### [WHAT YOU NEED TO DO]
Reproduce the listing exactly and skip over any pictures.

### [DATASET RECORDS]
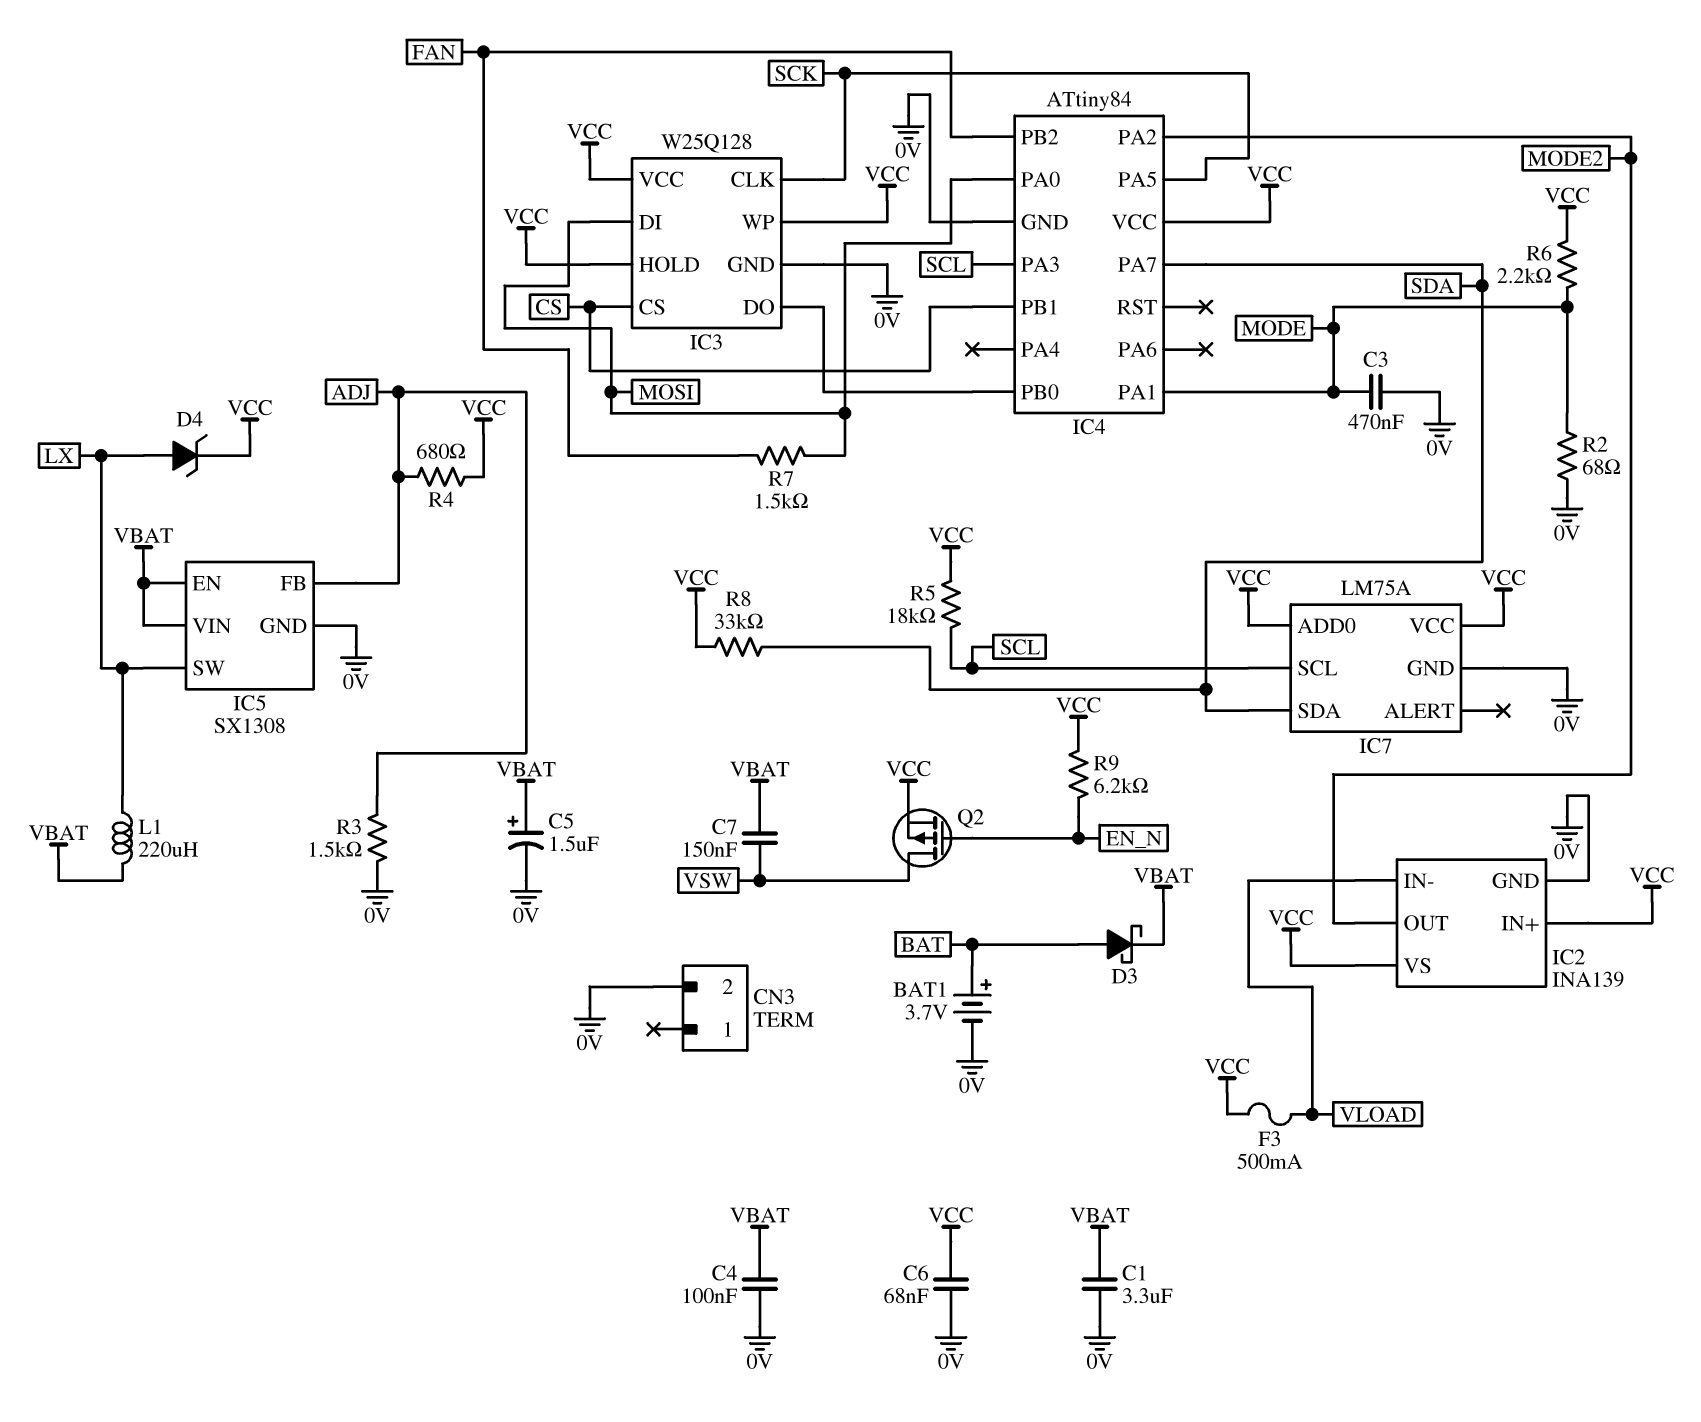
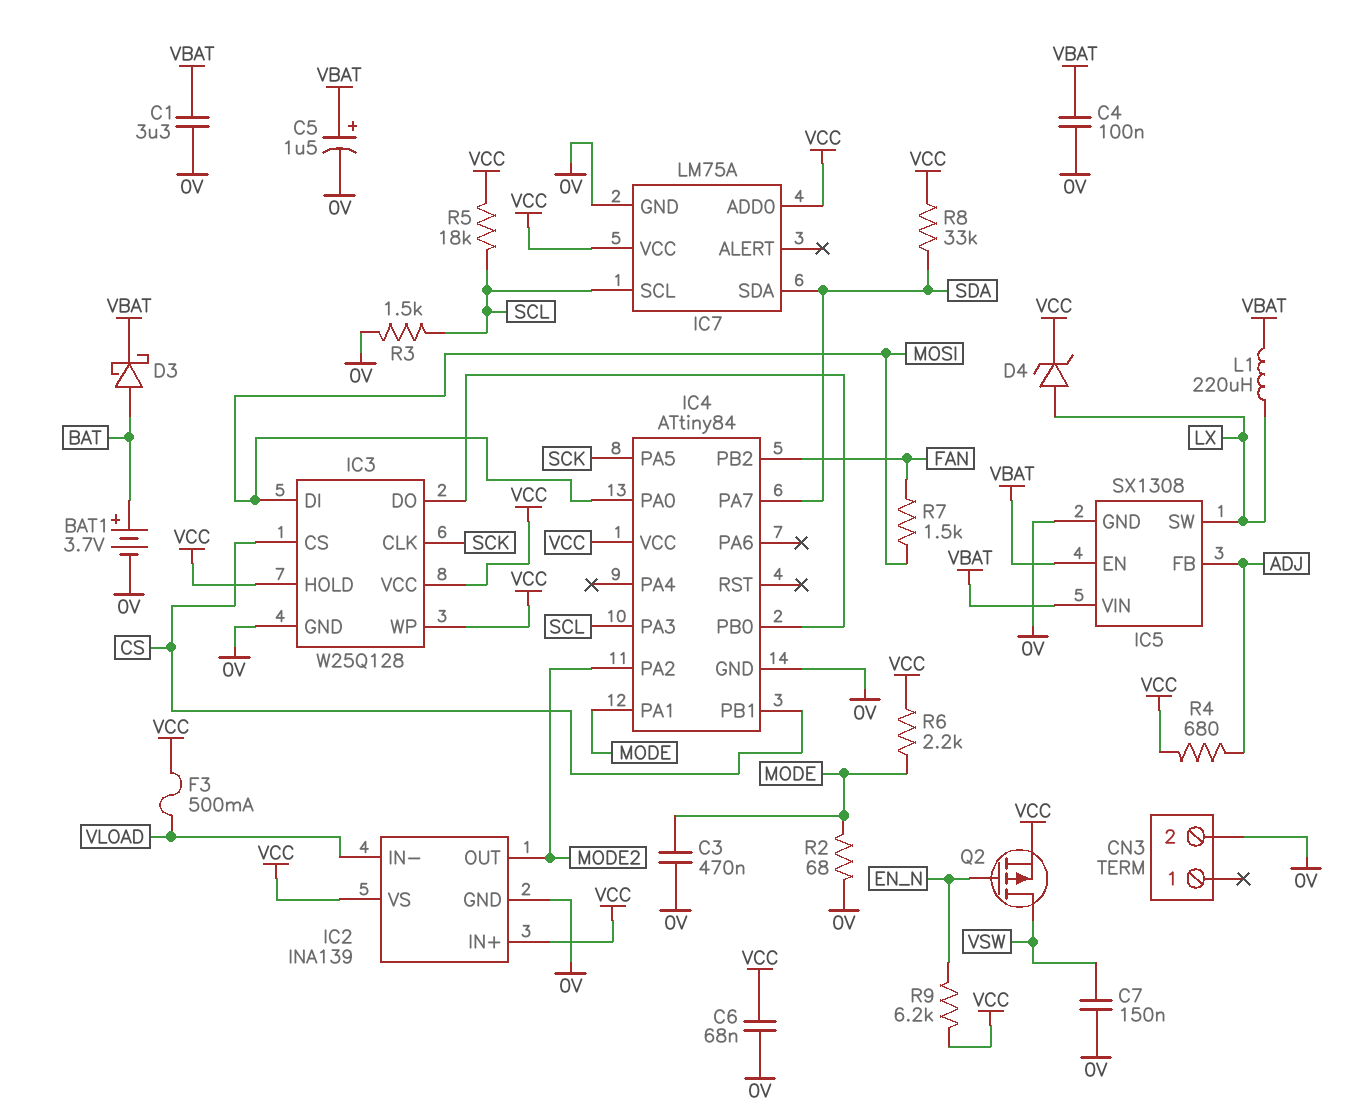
C7: 150nF (VBAT, VSW) -> 150nF (0V, VSW)
R3: 1.5k (0V, ADJ) -> 1.5k (0V, SCL)

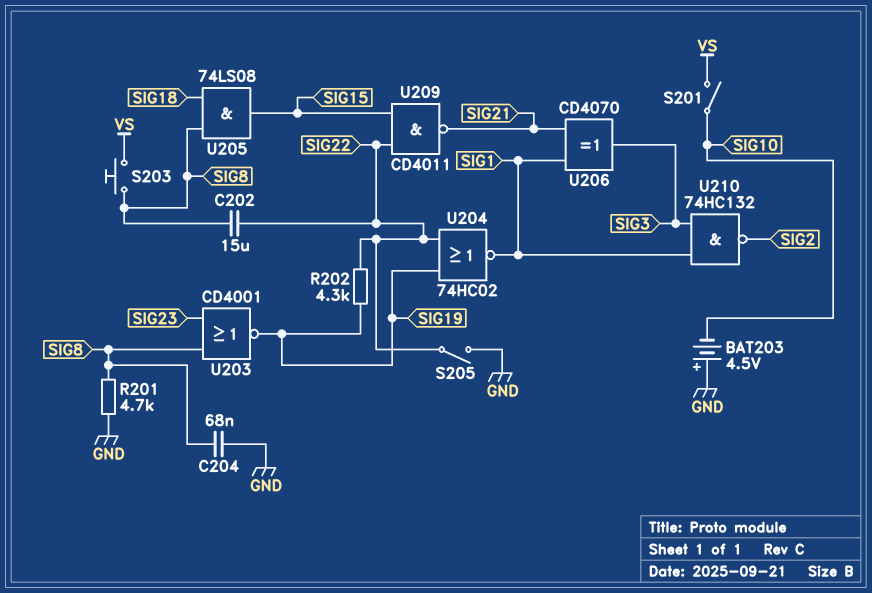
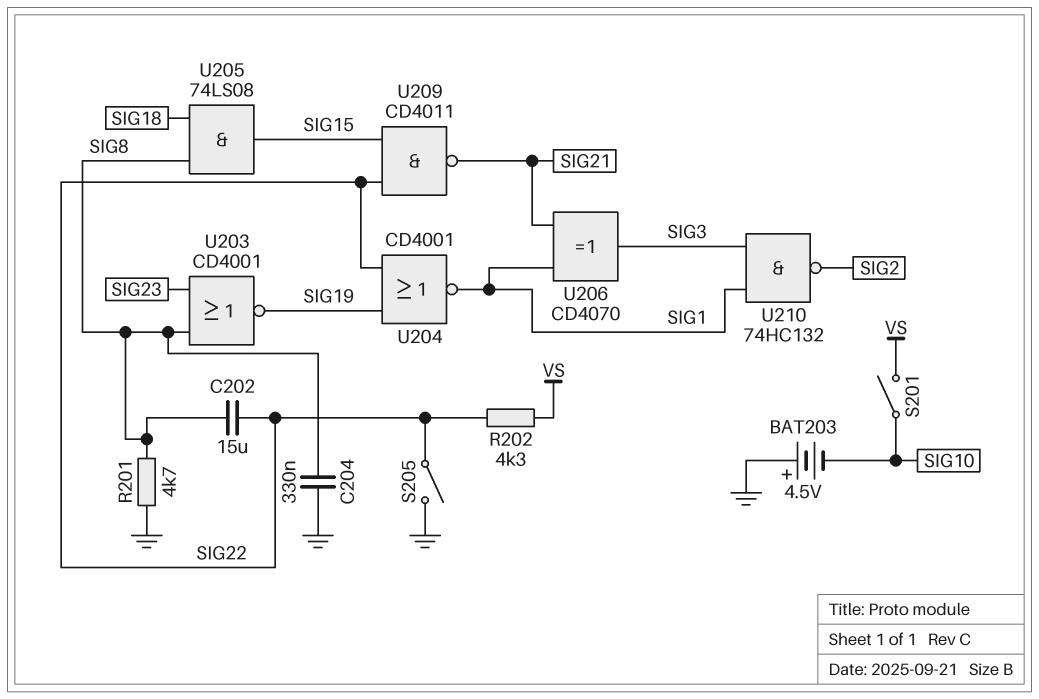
C204: 68nF (GND, SIG8) -> 330nF (GND, SIG8)
R202: 4.3k (SIG19, SIG22) -> 4.3k (SIG22, VS)
S203: button (SIG8, VS) -> none
U204: NOR 74HC02 (in SIG19, in SIG22, out SIG1) -> NOR CD4001 (in SIG19, in SIG22, out SIG1)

### [EXERCISE RESPONSE]
C7: 150nF (VBAT, VSW) -> 150nF (0V, VSW)
R3: 1.5k (0V, ADJ) -> 1.5k (0V, SCL)

C204: 68nF (GND, SIG8) -> 330nF (GND, SIG8)
R202: 4.3k (SIG19, SIG22) -> 4.3k (SIG22, VS)
S203: button (SIG8, VS) -> none
U204: NOR 74HC02 (in SIG19, in SIG22, out SIG1) -> NOR CD4001 (in SIG19, in SIG22, out SIG1)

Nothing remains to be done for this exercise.